◆ What is required:
Put every line of the listing below into a Markdown table with the columns Row and Listing line. Number the rows and leave out blank lines.

(Collected data entries)

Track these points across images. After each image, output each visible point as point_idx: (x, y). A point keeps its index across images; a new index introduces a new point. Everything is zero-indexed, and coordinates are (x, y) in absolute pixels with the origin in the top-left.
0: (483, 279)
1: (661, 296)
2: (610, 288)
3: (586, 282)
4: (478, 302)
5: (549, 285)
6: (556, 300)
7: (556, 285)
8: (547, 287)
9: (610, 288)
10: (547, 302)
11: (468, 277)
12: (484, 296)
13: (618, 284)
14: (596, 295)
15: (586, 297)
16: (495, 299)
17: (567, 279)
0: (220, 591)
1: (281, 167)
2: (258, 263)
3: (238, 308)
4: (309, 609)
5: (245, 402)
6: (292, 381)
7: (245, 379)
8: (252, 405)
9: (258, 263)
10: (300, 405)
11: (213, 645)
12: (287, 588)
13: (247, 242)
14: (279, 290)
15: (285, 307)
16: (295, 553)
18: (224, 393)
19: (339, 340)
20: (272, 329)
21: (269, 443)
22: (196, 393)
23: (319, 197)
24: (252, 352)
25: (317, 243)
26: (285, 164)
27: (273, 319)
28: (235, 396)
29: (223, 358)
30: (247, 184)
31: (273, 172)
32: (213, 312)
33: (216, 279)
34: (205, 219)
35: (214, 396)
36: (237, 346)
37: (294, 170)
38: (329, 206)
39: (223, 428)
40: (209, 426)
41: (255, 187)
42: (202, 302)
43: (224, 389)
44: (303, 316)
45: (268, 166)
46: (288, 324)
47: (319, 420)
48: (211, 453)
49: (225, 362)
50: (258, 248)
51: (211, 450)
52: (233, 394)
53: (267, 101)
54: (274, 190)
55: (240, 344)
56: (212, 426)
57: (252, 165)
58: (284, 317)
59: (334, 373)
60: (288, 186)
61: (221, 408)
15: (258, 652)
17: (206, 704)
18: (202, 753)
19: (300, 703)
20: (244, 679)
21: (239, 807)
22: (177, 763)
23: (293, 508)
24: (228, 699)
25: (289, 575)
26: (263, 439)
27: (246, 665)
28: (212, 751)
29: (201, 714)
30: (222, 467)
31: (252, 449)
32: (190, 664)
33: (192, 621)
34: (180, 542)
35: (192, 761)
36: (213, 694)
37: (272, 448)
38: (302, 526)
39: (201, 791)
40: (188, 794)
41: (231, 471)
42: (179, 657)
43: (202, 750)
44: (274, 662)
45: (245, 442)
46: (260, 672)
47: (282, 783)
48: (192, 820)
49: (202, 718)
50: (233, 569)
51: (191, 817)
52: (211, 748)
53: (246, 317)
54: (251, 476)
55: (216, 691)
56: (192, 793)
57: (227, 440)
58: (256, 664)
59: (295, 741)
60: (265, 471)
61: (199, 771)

◆ Result for this exercise:
| Row | Listing line |
|---|---|
| 1 | Track these points across images. After each image, output each visible point as point_idx: (x, y). A point keeps its index across images; a new index introduces a new point. Everything is zero-indexed, and coordinates are (x, y) in absolute pixels with the origin in the top-left. |
| 2 | 0: (483, 279) |
| 3 | 1: (661, 296) |
| 4 | 2: (610, 288) |
| 5 | 3: (586, 282) |
| 6 | 4: (478, 302) |
| 7 | 5: (549, 285) |
| 8 | 6: (556, 300) |
| 9 | 7: (556, 285) |
| 10 | 8: (547, 287) |
| 11 | 9: (610, 288) |
| 12 | 10: (547, 302) |
| 13 | 11: (468, 277) |
| 14 | 12: (484, 296) |
| 15 | 13: (618, 284) |
| 16 | 14: (596, 295) |
| 17 | 15: (586, 297) |
| 18 | 16: (495, 299) |
| 19 | 17: (567, 279) |
| 20 | 0: (220, 591) |
| 21 | 1: (281, 167) |
| 22 | 2: (258, 263) |
| 23 | 3: (238, 308) |
| 24 | 4: (309, 609) |
| 25 | 5: (245, 402) |
| 26 | 6: (292, 381) |
| 27 | 7: (245, 379) |
| 28 | 8: (252, 405) |
| 29 | 9: (258, 263) |
| 30 | 10: (300, 405) |
| 31 | 11: (213, 645) |
| 32 | 12: (287, 588) |
| 33 | 13: (247, 242) |
| 34 | 14: (279, 290) |
| 35 | 15: (285, 307) |
| 36 | 16: (295, 553) |
| 37 | 18: (224, 393) |
| 38 | 19: (339, 340) |
| 39 | 20: (272, 329) |
| 40 | 21: (269, 443) |
| 41 | 22: (196, 393) |
| 42 | 23: (319, 197) |
| 43 | 24: (252, 352) |
| 44 | 25: (317, 243) |
| 45 | 26: (285, 164) |
| 46 | 27: (273, 319) |
| 47 | 28: (235, 396) |
| 48 | 29: (223, 358) |
| 49 | 30: (247, 184) |
| 50 | 31: (273, 172) |
| 51 | 32: (213, 312) |
| 52 | 33: (216, 279) |
| 53 | 34: (205, 219) |
| 54 | 35: (214, 396) |
| 55 | 36: (237, 346) |
| 56 | 37: (294, 170) |
| 57 | 38: (329, 206) |
| 58 | 39: (223, 428) |
| 59 | 40: (209, 426) |
| 60 | 41: (255, 187) |
| 61 | 42: (202, 302) |
| 62 | 43: (224, 389) |
| 63 | 44: (303, 316) |
| 64 | 45: (268, 166) |
| 65 | 46: (288, 324) |
| 66 | 47: (319, 420) |
| 67 | 48: (211, 453) |
| 68 | 49: (225, 362) |
| 69 | 50: (258, 248) |
| 70 | 51: (211, 450) |
| 71 | 52: (233, 394) |
| 72 | 53: (267, 101) |
| 73 | 54: (274, 190) |
| 74 | 55: (240, 344) |
| 75 | 56: (212, 426) |
| 76 | 57: (252, 165) |
| 77 | 58: (284, 317) |
| 78 | 59: (334, 373) |
| 79 | 60: (288, 186) |
| 80 | 61: (221, 408) |
| 81 | 15: (258, 652) |
| 82 | 17: (206, 704) |
| 83 | 18: (202, 753) |
| 84 | 19: (300, 703) |
| 85 | 20: (244, 679) |
| 86 | 21: (239, 807) |
| 87 | 22: (177, 763) |
| 88 | 23: (293, 508) |
| 89 | 24: (228, 699) |
| 90 | 25: (289, 575) |
| 91 | 26: (263, 439) |
| 92 | 27: (246, 665) |
| 93 | 28: (212, 751) |
| 94 | 29: (201, 714) |
| 95 | 30: (222, 467) |
| 96 | 31: (252, 449) |
| 97 | 32: (190, 664) |
| 98 | 33: (192, 621) |
| 99 | 34: (180, 542) |
| 100 | 35: (192, 761) |
| 101 | 36: (213, 694) |
| 102 | 37: (272, 448) |
| 103 | 38: (302, 526) |
| 104 | 39: (201, 791) |
| 105 | 40: (188, 794) |
| 106 | 41: (231, 471) |
| 107 | 42: (179, 657) |
| 108 | 43: (202, 750) |
| 109 | 44: (274, 662) |
| 110 | 45: (245, 442) |
| 111 | 46: (260, 672) |
| 112 | 47: (282, 783) |
| 113 | 48: (192, 820) |
| 114 | 49: (202, 718) |
| 115 | 50: (233, 569) |
| 116 | 51: (191, 817) |
| 117 | 52: (211, 748) |
| 118 | 53: (246, 317) |
| 119 | 54: (251, 476) |
| 120 | 55: (216, 691) |
| 121 | 56: (192, 793) |
| 122 | 57: (227, 440) |
| 123 | 58: (256, 664) |
| 124 | 59: (295, 741) |
| 125 | 60: (265, 471) |
| 126 | 61: (199, 771) |